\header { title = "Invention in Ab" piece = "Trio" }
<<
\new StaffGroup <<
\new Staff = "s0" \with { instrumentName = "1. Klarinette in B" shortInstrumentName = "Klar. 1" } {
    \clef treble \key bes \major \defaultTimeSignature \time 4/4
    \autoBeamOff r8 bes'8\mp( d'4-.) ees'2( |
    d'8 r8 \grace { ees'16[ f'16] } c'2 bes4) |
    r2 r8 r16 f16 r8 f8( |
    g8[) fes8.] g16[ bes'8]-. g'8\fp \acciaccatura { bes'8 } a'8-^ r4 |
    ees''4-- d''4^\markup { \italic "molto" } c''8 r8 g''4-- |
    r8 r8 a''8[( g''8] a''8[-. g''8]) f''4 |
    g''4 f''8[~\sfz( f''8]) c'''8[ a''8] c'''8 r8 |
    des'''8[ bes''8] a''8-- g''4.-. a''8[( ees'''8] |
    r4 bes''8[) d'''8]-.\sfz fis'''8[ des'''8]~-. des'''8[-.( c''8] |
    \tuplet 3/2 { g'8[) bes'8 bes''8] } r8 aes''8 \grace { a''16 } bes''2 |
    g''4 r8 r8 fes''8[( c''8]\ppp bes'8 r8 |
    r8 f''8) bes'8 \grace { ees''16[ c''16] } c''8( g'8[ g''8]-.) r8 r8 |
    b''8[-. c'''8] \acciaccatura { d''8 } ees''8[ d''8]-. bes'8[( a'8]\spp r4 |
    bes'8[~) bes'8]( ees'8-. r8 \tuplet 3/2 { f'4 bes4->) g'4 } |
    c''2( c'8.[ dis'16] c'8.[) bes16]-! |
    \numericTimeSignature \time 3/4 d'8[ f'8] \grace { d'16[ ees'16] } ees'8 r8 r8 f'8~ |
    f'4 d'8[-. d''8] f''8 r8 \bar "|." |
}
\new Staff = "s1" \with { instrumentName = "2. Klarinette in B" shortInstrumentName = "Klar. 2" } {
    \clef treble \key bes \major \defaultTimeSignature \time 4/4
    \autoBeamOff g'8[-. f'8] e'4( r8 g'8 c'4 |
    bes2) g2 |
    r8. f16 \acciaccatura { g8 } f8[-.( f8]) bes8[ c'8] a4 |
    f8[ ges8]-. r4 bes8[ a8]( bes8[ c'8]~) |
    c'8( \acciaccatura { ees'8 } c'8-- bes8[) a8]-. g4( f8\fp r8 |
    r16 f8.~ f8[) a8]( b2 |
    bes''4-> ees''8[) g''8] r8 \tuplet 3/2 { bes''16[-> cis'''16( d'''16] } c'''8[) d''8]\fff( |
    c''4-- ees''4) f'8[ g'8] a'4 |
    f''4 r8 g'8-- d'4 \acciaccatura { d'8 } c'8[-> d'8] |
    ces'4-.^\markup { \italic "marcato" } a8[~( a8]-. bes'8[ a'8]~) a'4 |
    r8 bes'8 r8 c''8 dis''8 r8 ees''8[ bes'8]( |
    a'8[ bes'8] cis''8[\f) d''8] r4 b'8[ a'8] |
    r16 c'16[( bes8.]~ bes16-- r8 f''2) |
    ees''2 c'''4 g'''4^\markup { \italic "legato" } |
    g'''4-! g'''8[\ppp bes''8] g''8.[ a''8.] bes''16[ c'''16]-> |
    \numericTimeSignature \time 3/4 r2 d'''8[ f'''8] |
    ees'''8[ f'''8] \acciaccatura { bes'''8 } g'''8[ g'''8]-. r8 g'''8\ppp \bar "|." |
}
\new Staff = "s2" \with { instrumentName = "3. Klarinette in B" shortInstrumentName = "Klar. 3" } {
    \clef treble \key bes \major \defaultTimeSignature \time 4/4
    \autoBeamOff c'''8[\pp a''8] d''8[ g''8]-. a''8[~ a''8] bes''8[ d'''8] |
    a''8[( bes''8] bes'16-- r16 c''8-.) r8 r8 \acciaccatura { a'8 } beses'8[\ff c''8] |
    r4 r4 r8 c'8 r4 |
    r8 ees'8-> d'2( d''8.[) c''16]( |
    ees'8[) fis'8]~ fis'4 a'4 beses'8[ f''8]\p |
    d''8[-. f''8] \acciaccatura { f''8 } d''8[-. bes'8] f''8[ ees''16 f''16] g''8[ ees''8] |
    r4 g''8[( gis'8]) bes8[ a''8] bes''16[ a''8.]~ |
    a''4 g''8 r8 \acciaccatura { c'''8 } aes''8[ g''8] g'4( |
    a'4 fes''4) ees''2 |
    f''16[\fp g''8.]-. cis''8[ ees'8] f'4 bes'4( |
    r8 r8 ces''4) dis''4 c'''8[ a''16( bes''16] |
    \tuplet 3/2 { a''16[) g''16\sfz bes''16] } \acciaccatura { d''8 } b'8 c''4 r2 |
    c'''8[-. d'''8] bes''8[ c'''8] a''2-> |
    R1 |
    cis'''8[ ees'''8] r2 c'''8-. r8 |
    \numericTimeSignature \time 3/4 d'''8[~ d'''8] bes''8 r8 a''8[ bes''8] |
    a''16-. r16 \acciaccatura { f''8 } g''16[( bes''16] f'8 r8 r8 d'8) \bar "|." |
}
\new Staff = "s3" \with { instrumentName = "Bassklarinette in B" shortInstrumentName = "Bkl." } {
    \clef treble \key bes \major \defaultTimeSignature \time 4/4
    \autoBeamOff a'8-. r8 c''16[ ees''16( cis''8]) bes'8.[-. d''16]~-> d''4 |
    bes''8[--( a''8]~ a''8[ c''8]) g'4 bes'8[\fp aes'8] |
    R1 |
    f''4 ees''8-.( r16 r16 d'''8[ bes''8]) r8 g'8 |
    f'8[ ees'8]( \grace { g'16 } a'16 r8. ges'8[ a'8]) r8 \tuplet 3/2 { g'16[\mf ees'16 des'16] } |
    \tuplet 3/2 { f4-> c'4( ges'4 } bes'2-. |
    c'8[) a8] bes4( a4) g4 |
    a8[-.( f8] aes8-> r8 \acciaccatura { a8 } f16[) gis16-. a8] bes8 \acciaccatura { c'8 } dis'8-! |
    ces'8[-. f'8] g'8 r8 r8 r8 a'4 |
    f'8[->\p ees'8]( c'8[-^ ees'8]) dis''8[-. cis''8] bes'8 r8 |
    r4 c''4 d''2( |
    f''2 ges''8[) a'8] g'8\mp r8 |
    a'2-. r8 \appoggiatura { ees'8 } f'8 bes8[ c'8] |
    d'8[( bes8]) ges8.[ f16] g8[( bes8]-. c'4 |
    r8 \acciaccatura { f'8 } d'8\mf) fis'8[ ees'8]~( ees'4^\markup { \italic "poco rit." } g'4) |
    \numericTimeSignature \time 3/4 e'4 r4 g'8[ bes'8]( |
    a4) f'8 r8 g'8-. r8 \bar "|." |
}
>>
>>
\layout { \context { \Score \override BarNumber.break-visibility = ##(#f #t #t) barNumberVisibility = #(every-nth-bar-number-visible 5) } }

****************************************

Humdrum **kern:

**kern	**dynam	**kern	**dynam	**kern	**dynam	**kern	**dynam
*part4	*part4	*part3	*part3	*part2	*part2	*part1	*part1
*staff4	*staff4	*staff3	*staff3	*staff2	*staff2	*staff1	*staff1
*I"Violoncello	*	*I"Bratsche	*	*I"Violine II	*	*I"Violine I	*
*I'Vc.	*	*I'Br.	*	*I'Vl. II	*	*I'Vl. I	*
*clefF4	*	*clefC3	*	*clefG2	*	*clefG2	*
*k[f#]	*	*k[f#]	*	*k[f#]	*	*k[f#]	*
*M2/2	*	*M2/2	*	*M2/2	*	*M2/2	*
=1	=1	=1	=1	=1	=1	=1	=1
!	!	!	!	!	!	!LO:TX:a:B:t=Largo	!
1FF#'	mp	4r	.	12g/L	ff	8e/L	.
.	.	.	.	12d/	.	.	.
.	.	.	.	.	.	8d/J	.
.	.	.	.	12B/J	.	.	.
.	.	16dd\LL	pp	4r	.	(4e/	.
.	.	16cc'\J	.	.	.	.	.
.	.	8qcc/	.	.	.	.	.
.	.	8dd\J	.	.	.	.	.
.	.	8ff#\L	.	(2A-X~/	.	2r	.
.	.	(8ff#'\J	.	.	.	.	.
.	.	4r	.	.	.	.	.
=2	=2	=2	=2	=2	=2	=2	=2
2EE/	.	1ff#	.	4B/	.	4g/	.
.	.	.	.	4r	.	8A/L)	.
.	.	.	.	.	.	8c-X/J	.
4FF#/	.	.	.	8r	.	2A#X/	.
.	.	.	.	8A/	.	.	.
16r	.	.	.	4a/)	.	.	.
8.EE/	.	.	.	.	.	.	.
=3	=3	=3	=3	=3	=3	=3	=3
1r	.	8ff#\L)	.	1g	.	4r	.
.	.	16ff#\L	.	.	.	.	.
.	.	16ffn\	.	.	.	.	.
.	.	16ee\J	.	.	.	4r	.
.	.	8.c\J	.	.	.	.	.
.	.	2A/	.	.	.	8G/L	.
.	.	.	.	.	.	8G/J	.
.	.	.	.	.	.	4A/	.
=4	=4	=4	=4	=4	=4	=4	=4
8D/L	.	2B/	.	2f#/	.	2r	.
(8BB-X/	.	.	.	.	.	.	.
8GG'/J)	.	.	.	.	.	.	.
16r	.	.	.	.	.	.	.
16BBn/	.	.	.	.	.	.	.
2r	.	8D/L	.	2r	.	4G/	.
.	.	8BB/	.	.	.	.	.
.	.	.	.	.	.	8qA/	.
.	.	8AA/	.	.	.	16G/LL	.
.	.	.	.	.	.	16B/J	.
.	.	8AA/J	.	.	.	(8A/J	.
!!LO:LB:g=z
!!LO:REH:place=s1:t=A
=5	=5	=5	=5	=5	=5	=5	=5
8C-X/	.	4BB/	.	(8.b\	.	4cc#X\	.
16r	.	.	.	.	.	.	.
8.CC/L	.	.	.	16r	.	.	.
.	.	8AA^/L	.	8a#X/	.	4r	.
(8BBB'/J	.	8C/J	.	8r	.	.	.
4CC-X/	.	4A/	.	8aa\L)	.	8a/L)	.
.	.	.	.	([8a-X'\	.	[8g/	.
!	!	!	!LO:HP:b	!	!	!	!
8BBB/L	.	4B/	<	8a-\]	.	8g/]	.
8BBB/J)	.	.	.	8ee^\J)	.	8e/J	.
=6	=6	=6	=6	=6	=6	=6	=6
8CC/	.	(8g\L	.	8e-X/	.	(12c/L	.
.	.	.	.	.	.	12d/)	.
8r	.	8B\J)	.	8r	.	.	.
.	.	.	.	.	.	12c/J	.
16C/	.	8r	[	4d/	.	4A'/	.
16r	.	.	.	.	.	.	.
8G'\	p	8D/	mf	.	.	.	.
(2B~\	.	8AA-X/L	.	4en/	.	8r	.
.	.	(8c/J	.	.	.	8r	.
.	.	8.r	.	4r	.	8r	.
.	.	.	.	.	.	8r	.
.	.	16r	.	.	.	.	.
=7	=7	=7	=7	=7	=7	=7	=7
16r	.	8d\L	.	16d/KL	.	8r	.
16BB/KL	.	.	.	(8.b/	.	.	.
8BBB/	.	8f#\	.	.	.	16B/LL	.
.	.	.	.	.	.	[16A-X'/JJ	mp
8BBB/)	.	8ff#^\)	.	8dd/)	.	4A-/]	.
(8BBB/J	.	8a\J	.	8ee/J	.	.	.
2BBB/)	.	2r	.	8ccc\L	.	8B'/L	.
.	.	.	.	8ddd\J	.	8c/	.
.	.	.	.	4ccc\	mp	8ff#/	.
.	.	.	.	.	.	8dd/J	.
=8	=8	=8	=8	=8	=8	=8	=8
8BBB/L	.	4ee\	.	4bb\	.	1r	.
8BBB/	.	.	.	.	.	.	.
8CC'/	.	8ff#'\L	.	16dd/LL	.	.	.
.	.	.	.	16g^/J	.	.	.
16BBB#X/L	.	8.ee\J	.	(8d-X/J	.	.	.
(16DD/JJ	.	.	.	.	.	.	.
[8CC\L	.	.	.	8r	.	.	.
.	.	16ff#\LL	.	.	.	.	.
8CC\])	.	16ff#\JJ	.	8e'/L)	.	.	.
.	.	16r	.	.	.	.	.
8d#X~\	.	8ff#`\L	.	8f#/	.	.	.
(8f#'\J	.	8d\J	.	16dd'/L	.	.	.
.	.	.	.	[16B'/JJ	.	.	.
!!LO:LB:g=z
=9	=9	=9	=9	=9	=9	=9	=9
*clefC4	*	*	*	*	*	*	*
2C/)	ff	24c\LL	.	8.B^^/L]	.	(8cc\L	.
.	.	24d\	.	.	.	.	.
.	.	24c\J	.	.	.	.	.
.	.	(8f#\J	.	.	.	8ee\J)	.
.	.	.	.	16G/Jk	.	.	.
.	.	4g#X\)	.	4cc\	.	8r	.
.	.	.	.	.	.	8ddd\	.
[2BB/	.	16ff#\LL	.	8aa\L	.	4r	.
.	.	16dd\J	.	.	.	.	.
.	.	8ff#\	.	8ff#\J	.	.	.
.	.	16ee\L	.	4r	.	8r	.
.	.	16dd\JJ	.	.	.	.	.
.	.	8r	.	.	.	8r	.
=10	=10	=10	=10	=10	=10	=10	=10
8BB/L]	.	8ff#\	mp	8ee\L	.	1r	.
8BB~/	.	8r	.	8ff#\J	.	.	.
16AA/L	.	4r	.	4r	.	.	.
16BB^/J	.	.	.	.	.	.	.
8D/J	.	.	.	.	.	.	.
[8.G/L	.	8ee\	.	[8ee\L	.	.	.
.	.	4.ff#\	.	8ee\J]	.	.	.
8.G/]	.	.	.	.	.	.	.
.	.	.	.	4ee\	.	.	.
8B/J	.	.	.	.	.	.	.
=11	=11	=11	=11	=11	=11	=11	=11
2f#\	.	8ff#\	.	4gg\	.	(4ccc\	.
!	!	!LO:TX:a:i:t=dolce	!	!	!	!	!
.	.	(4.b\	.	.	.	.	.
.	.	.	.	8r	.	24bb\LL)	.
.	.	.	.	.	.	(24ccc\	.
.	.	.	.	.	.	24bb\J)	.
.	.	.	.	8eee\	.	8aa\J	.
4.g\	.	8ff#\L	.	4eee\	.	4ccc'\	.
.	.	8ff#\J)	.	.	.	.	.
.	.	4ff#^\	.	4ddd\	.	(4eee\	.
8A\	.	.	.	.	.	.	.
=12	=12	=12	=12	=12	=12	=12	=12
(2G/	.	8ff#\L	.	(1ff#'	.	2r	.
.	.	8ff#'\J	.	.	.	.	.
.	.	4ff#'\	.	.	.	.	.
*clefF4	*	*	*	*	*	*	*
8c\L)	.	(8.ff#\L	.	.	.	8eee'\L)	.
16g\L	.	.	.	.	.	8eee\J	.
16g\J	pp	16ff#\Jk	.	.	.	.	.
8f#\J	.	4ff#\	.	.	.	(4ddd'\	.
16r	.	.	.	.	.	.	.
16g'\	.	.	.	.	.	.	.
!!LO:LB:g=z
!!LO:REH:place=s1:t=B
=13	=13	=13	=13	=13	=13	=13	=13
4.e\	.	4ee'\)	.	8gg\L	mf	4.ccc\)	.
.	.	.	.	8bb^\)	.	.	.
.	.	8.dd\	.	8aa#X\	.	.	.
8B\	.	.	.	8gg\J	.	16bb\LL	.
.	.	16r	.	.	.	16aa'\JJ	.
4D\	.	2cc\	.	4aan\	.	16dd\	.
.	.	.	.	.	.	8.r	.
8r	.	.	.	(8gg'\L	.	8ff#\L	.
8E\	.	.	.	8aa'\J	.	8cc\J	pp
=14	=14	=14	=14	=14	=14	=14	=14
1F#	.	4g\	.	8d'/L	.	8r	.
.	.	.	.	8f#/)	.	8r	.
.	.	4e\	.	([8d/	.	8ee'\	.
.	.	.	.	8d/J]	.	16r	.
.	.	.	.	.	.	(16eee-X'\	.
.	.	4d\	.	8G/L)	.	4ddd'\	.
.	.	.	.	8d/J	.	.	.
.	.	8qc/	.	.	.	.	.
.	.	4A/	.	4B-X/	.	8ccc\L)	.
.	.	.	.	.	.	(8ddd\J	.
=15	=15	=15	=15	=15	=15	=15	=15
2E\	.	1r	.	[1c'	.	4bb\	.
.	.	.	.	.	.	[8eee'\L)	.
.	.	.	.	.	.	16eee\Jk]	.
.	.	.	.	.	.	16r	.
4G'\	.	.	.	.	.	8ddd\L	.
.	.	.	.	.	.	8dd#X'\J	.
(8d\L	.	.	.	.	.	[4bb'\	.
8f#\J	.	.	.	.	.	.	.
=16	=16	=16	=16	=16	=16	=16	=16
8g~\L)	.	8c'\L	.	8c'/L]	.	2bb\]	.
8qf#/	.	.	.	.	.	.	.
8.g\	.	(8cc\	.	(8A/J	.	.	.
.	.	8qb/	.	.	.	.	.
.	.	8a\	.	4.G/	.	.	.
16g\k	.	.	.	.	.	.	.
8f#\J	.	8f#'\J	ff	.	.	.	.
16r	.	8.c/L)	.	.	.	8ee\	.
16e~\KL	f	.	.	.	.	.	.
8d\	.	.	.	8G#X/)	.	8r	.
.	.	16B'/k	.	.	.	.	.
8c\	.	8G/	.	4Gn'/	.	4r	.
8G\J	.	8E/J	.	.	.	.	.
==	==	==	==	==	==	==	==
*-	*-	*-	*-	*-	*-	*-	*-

****************************************

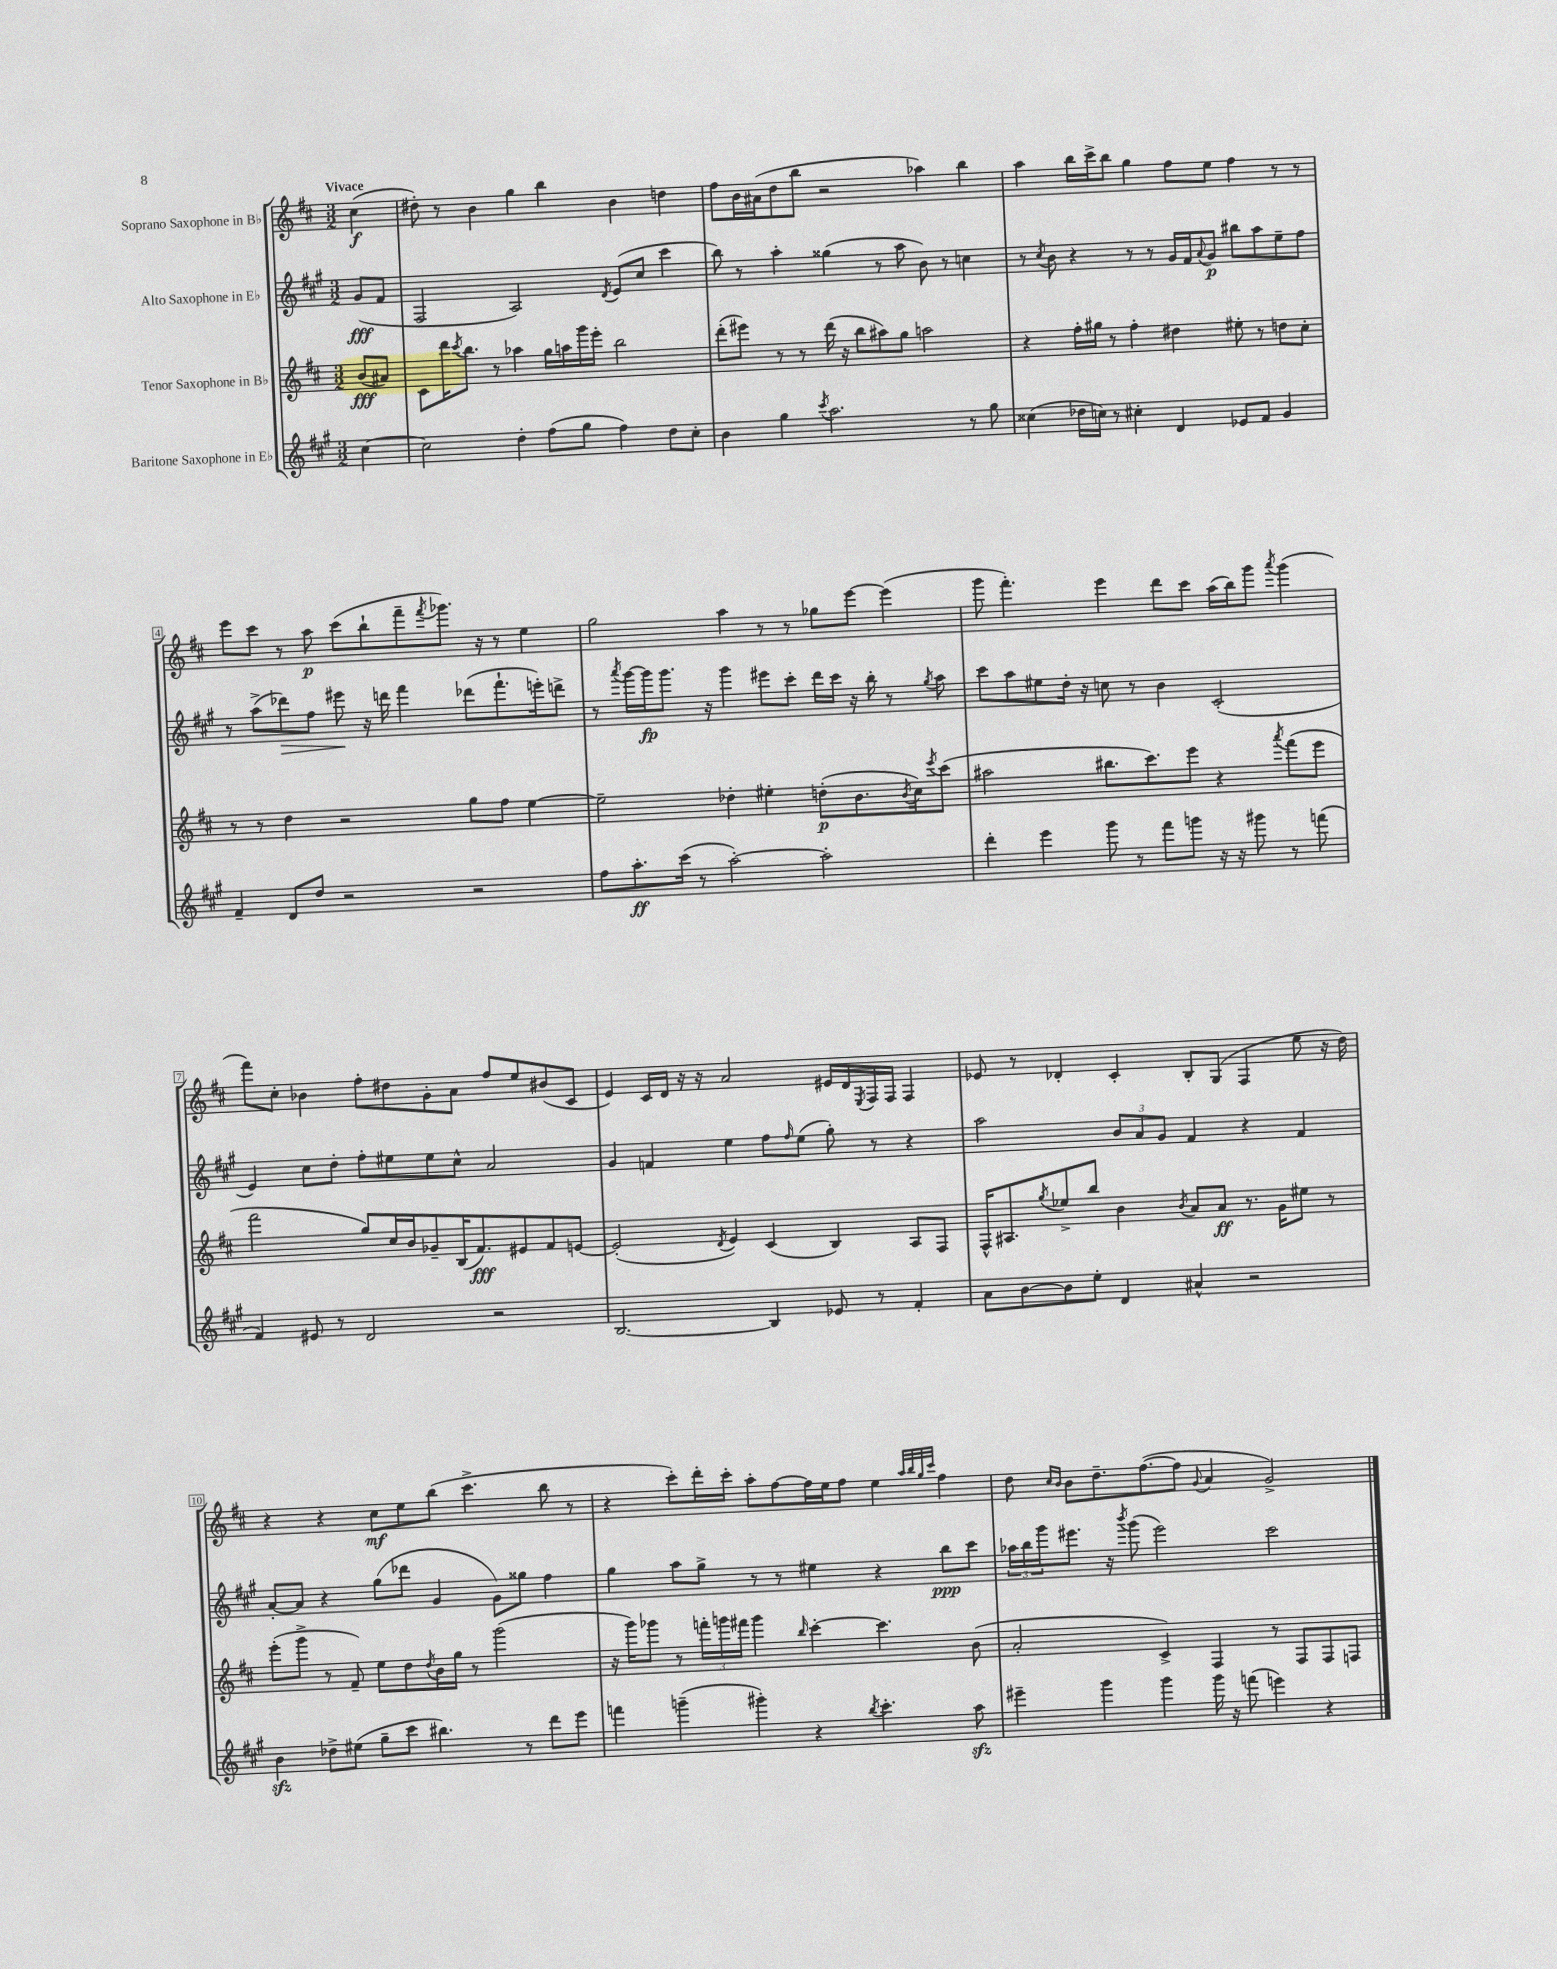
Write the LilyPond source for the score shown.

****************************************

Which lines in the entries above contain the string "shortInstrumentName"? Copy each of them, treating uppercase and lowercase as different.

\new Staff = "s0" \with { instrumentName = "1. Klarinette in B" shortInstrumentName = "Klar. 1" } {
\new Staff = "s1" \with { instrumentName = "2. Klarinette in B" shortInstrumentName = "Klar. 2" } {
\new Staff = "s2" \with { instrumentName = "3. Klarinette in B" shortInstrumentName = "Klar. 3" } {
\new Staff = "s3" \with { instrumentName = "Bassklarinette in B" shortInstrumentName = "Bkl." } {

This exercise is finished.